Go to the line in the data below that contains "green apple: 5 -> 4". Write it out exactly, along with every later line through the last, and nothing else.
= = = =
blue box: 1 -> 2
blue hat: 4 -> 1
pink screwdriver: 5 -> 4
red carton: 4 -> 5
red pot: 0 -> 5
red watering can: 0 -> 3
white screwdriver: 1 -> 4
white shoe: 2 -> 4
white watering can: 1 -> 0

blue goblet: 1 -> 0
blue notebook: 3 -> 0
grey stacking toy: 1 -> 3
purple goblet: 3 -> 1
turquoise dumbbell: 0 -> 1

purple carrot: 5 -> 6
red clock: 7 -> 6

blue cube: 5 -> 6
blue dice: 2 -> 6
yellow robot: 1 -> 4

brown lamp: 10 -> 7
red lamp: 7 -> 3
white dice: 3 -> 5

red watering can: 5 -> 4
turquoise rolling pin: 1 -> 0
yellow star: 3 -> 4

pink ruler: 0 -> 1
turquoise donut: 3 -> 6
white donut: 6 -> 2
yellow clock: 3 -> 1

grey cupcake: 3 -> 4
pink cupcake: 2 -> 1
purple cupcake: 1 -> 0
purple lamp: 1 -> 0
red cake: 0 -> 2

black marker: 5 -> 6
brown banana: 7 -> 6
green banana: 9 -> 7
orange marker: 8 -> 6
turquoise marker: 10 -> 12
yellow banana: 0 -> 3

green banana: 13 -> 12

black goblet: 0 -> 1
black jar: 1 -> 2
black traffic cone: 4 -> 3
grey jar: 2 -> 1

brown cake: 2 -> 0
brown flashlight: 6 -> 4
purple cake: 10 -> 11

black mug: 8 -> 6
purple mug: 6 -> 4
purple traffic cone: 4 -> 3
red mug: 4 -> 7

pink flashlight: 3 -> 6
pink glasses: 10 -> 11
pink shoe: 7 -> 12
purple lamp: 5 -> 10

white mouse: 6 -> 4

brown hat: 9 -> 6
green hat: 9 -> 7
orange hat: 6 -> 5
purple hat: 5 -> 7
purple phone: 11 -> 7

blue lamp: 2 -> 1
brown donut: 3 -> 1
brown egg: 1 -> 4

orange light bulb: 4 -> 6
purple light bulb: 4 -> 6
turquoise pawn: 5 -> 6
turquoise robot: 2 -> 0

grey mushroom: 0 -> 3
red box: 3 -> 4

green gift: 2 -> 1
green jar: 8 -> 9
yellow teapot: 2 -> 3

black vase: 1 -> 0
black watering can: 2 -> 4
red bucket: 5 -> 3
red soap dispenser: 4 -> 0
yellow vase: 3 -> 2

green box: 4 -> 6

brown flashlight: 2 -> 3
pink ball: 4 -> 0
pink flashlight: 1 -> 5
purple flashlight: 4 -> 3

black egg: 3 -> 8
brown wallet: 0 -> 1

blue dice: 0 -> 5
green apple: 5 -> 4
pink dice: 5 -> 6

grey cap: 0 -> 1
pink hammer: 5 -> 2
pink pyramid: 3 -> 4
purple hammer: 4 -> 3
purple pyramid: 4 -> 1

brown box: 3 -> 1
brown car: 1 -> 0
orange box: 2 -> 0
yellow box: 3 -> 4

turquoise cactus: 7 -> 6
= = = =
*Solution below*:
green apple: 5 -> 4
pink dice: 5 -> 6

grey cap: 0 -> 1
pink hammer: 5 -> 2
pink pyramid: 3 -> 4
purple hammer: 4 -> 3
purple pyramid: 4 -> 1

brown box: 3 -> 1
brown car: 1 -> 0
orange box: 2 -> 0
yellow box: 3 -> 4

turquoise cactus: 7 -> 6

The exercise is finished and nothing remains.